[Version difference data]

* * *

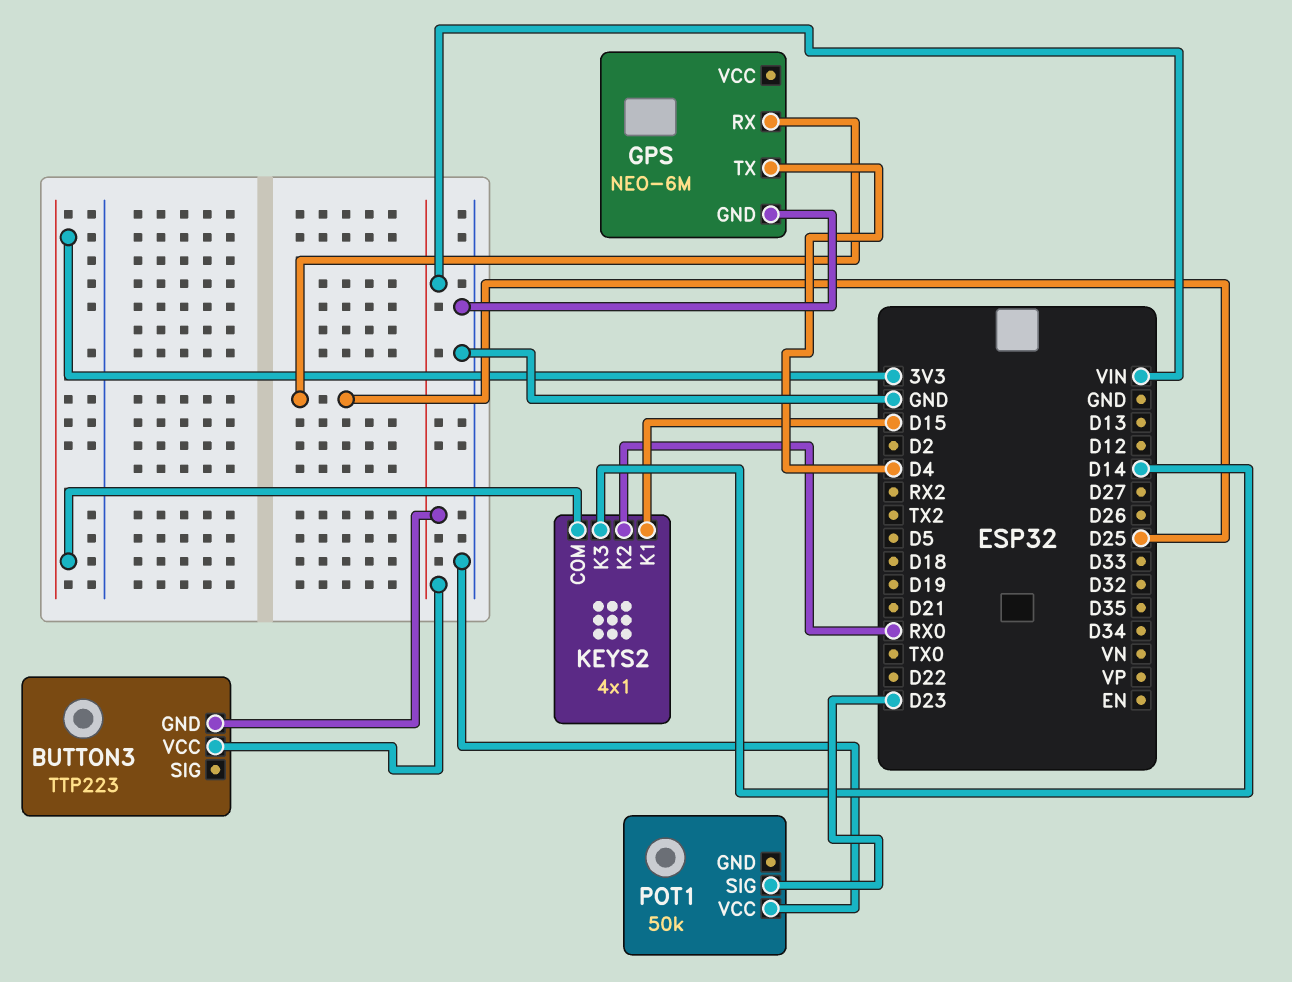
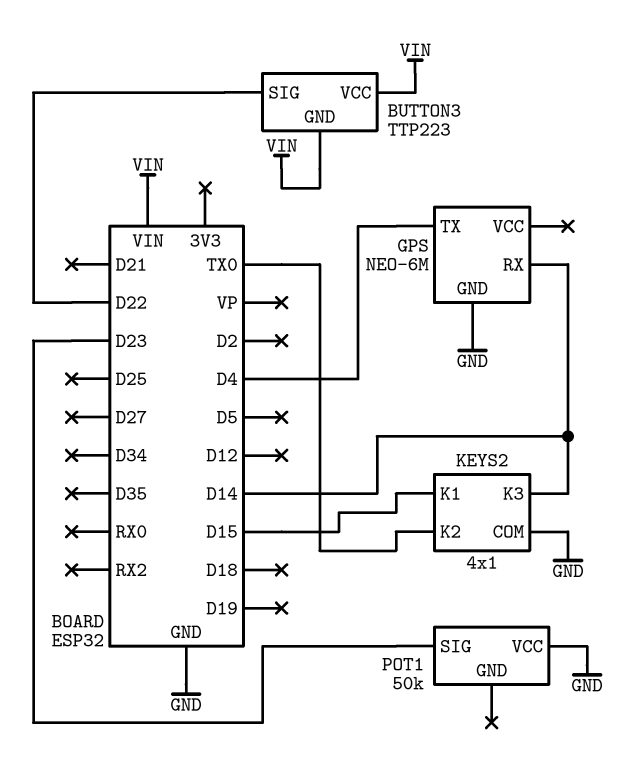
BUTTON3 pin SIG: none -> D22
GPS pin RX: D25 -> D14
KEYS2 pin COM: 3V3 -> GND
KEYS2 pin K2: RX0 -> TX0

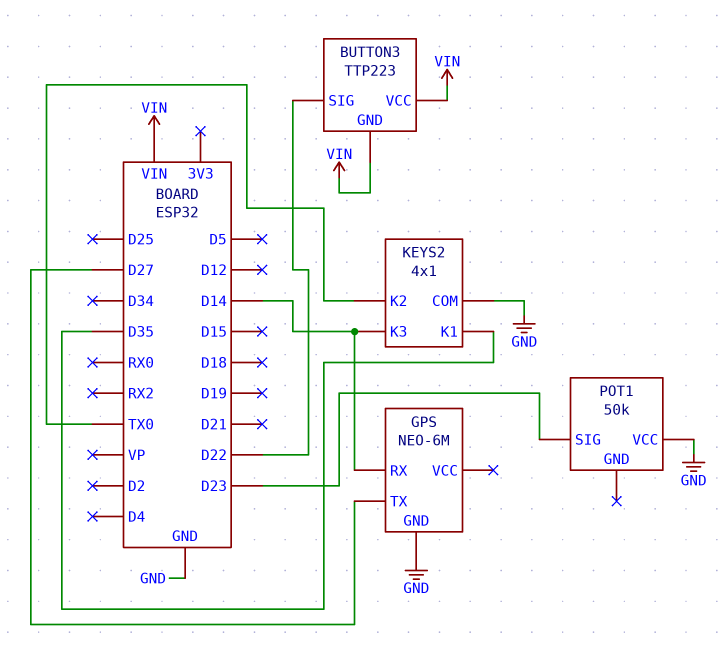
GPS pin TX: D4 -> D27
KEYS2 pin K1: D15 -> D35

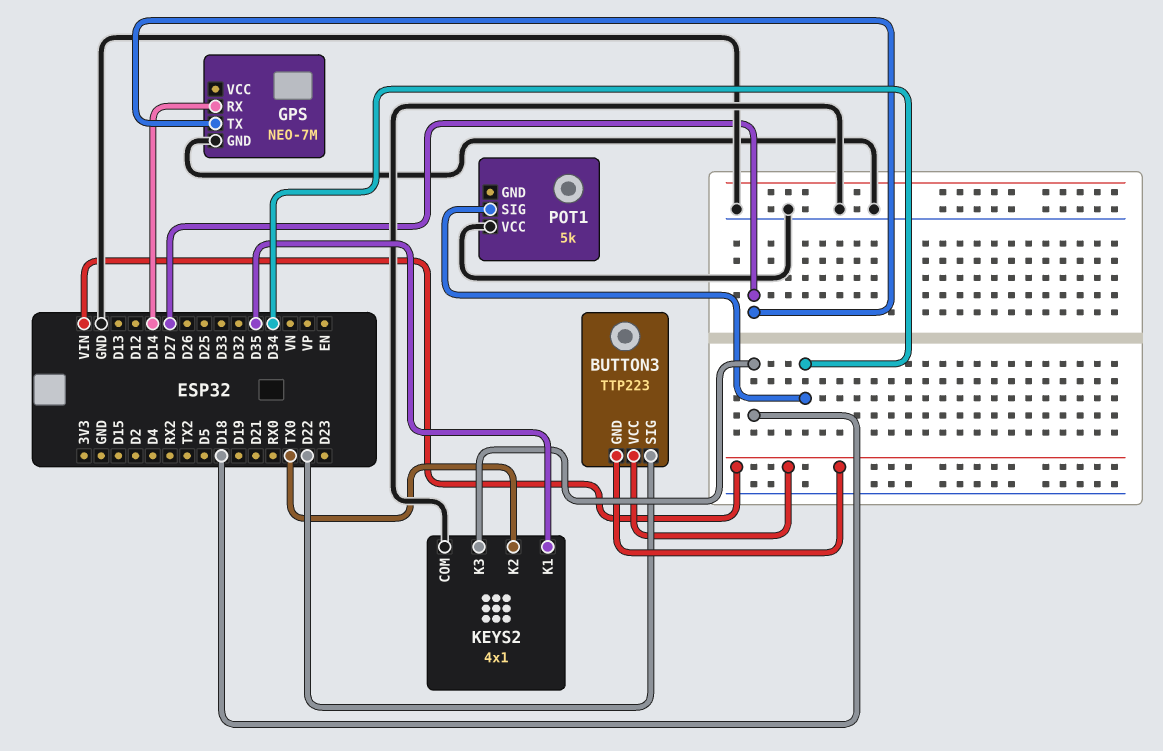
GPS: NEO-6M -> NEO-7M
KEYS2 pin K3: D14 -> D18
POT1: 50k -> 5k
POT1 pin SIG: D23 -> D34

* * *

**HOW TO COMPLETE THIS TASK:** Once more, please print all the lines above exactly, without their pictures.

**WRITTEN REPLY:**
BUTTON3 pin SIG: none -> D22
GPS pin RX: D25 -> D14
KEYS2 pin COM: 3V3 -> GND
KEYS2 pin K2: RX0 -> TX0

GPS pin TX: D4 -> D27
KEYS2 pin K1: D15 -> D35

GPS: NEO-6M -> NEO-7M
KEYS2 pin K3: D14 -> D18
POT1: 50k -> 5k
POT1 pin SIG: D23 -> D34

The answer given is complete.